» **What needs to be done**: Using the records below, write out again exactly the lines that begin at the line containing "(280, 278) = (475, 255): none" and end at the line containing "(580, 176) = (558, 390): none -> black tape", and no other lines.

------------------------

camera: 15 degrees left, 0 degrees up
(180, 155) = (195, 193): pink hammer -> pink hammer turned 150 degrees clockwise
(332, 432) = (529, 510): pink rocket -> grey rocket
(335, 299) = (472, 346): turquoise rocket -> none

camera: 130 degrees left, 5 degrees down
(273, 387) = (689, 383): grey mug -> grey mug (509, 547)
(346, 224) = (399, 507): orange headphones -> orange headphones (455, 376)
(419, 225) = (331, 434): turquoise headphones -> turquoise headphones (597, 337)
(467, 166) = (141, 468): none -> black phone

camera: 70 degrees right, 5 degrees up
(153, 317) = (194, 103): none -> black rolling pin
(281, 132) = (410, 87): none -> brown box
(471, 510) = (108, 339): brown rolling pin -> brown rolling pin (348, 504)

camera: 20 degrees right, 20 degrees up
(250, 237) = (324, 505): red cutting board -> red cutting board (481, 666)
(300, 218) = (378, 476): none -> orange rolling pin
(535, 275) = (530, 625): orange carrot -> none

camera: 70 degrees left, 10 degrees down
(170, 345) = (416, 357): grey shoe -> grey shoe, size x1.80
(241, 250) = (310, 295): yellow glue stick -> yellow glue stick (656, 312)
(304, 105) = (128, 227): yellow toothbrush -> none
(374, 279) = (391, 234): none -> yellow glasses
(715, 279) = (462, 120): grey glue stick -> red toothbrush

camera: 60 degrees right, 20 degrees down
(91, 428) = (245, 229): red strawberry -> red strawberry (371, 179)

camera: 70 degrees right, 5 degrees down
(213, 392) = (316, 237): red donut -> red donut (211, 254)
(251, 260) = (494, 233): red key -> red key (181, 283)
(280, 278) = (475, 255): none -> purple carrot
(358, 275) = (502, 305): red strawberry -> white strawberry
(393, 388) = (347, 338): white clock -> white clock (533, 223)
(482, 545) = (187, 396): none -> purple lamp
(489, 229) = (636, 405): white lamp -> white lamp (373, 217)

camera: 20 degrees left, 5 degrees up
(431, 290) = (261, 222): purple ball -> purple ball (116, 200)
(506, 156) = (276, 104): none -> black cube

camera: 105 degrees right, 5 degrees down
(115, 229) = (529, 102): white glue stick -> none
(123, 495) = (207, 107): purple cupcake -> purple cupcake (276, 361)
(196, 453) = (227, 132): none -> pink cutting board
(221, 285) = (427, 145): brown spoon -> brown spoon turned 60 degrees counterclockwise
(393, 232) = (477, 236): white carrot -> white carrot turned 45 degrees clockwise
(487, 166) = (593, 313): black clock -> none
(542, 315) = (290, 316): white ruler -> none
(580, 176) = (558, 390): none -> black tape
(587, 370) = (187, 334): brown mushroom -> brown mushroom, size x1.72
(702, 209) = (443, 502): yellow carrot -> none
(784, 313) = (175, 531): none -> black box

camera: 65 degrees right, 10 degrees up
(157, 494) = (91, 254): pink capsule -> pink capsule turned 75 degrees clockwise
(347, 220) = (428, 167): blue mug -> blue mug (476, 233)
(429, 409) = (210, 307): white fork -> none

------------------------

» **Output below**:
(280, 278) = (475, 255): none -> purple carrot
(358, 275) = (502, 305): red strawberry -> white strawberry
(393, 388) = (347, 338): white clock -> white clock (533, 223)
(482, 545) = (187, 396): none -> purple lamp
(489, 229) = (636, 405): white lamp -> white lamp (373, 217)

camera: 20 degrees left, 5 degrees up
(431, 290) = (261, 222): purple ball -> purple ball (116, 200)
(506, 156) = (276, 104): none -> black cube

camera: 105 degrees right, 5 degrees down
(115, 229) = (529, 102): white glue stick -> none
(123, 495) = (207, 107): purple cupcake -> purple cupcake (276, 361)
(196, 453) = (227, 132): none -> pink cutting board
(221, 285) = (427, 145): brown spoon -> brown spoon turned 60 degrees counterclockwise
(393, 232) = (477, 236): white carrot -> white carrot turned 45 degrees clockwise
(487, 166) = (593, 313): black clock -> none
(542, 315) = (290, 316): white ruler -> none
(580, 176) = (558, 390): none -> black tape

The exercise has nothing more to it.